- _WHAT YOU WILL DO_
Compute the number of lines in the following data that include the word "star", and output that number alone.

- _Image sequences with motion text_
□ □ □ □ □ □ □

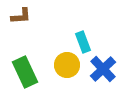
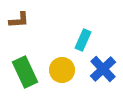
brown L-shape: moved 2 px left, 4 px down
cyan rectangle: moved 2 px up; rotated 45 degrees clockwise
yellow circle: moved 5 px left, 5 px down
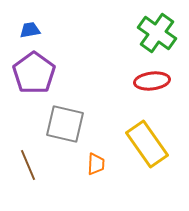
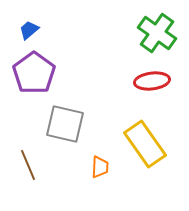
blue trapezoid: moved 1 px left; rotated 30 degrees counterclockwise
yellow rectangle: moved 2 px left
orange trapezoid: moved 4 px right, 3 px down
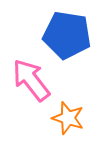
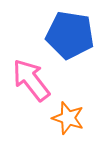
blue pentagon: moved 3 px right
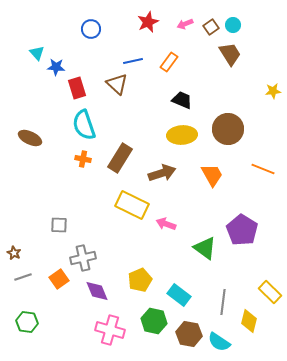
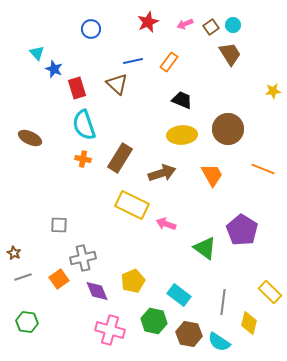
blue star at (56, 67): moved 2 px left, 2 px down; rotated 18 degrees clockwise
yellow pentagon at (140, 280): moved 7 px left, 1 px down
yellow diamond at (249, 321): moved 2 px down
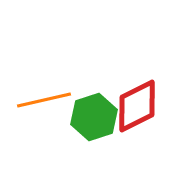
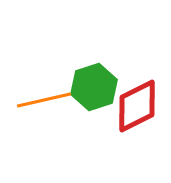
green hexagon: moved 30 px up
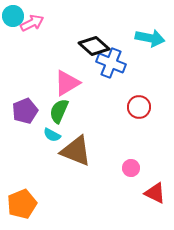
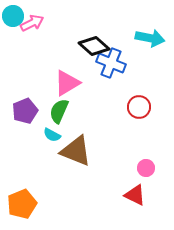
pink circle: moved 15 px right
red triangle: moved 20 px left, 2 px down
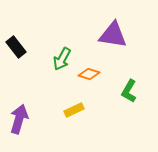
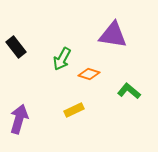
green L-shape: rotated 100 degrees clockwise
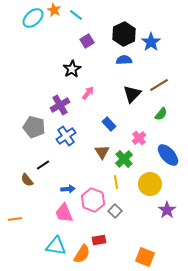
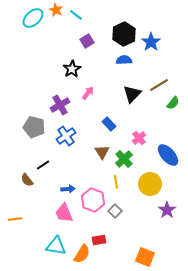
orange star: moved 2 px right
green semicircle: moved 12 px right, 11 px up
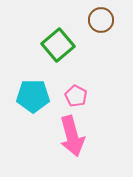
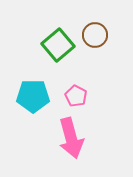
brown circle: moved 6 px left, 15 px down
pink arrow: moved 1 px left, 2 px down
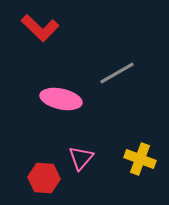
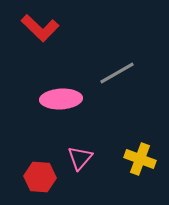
pink ellipse: rotated 15 degrees counterclockwise
pink triangle: moved 1 px left
red hexagon: moved 4 px left, 1 px up
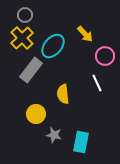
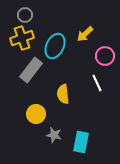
yellow arrow: rotated 90 degrees clockwise
yellow cross: rotated 25 degrees clockwise
cyan ellipse: moved 2 px right; rotated 15 degrees counterclockwise
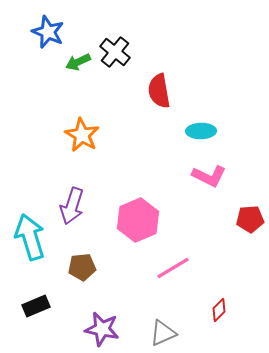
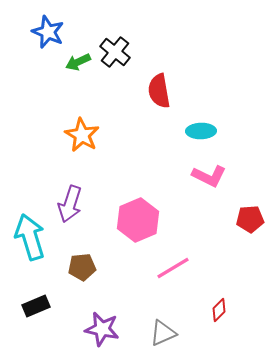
purple arrow: moved 2 px left, 2 px up
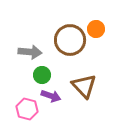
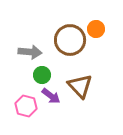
brown triangle: moved 4 px left
purple arrow: rotated 18 degrees clockwise
pink hexagon: moved 1 px left, 3 px up
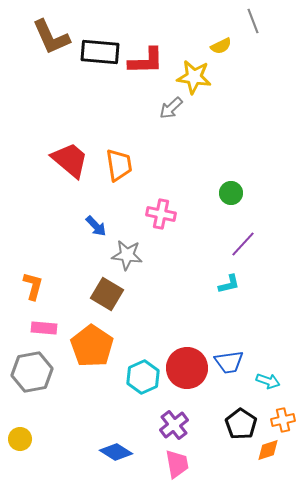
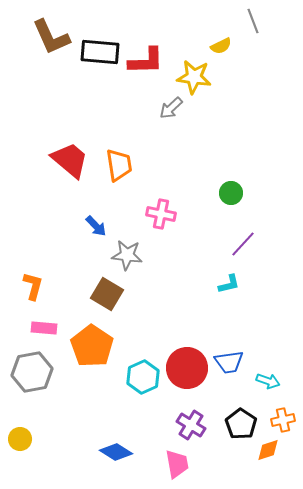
purple cross: moved 17 px right; rotated 20 degrees counterclockwise
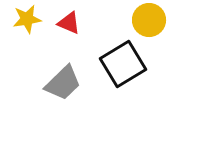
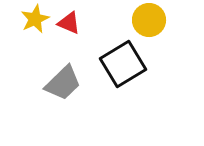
yellow star: moved 8 px right; rotated 16 degrees counterclockwise
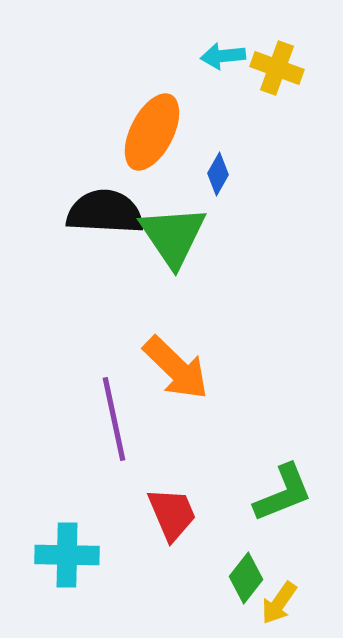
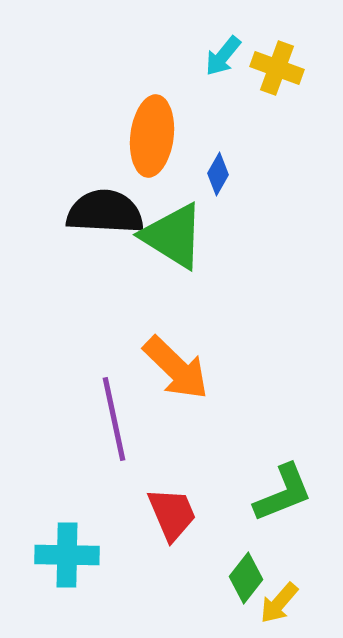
cyan arrow: rotated 45 degrees counterclockwise
orange ellipse: moved 4 px down; rotated 20 degrees counterclockwise
green triangle: rotated 24 degrees counterclockwise
yellow arrow: rotated 6 degrees clockwise
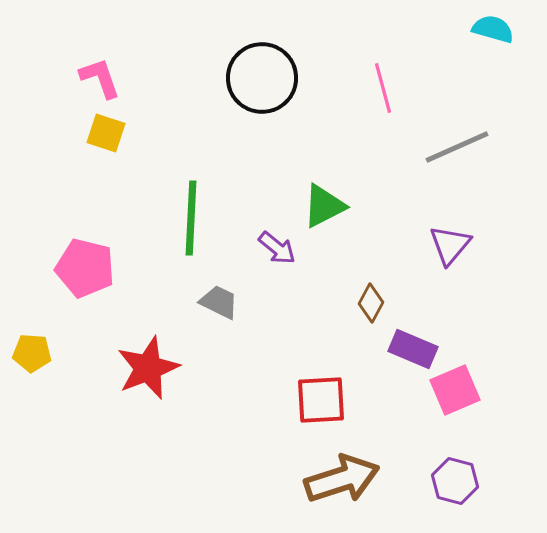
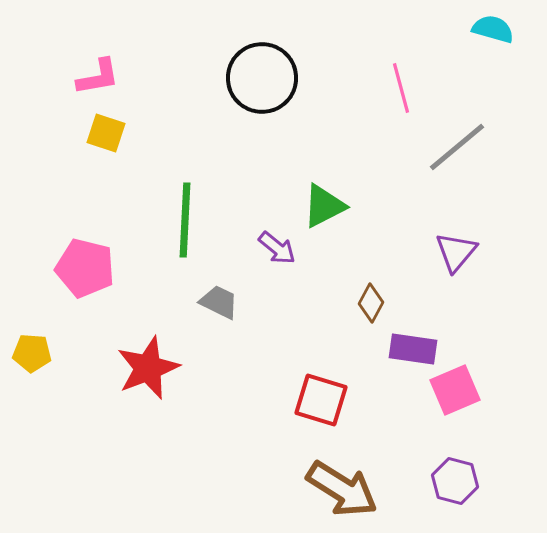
pink L-shape: moved 2 px left, 1 px up; rotated 99 degrees clockwise
pink line: moved 18 px right
gray line: rotated 16 degrees counterclockwise
green line: moved 6 px left, 2 px down
purple triangle: moved 6 px right, 7 px down
purple rectangle: rotated 15 degrees counterclockwise
red square: rotated 20 degrees clockwise
brown arrow: moved 10 px down; rotated 50 degrees clockwise
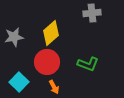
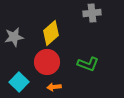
orange arrow: rotated 112 degrees clockwise
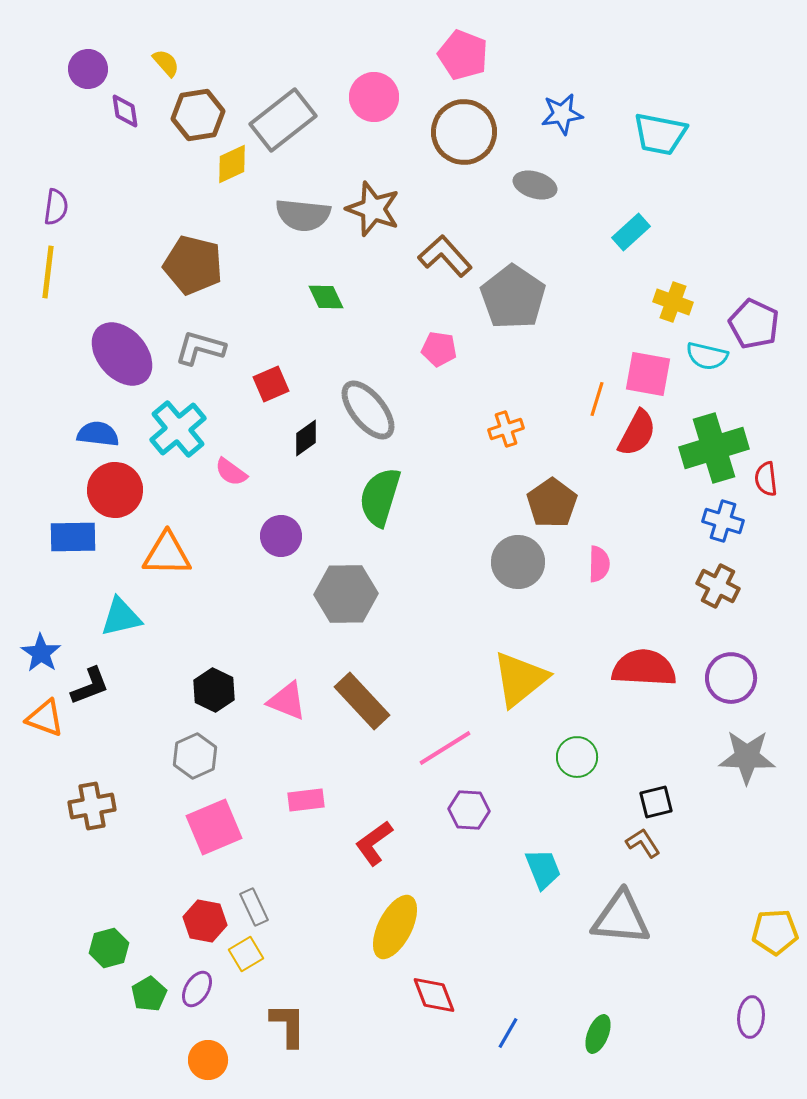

□ □ □ □ □ □ □

- _OUTPUT BELOW_
3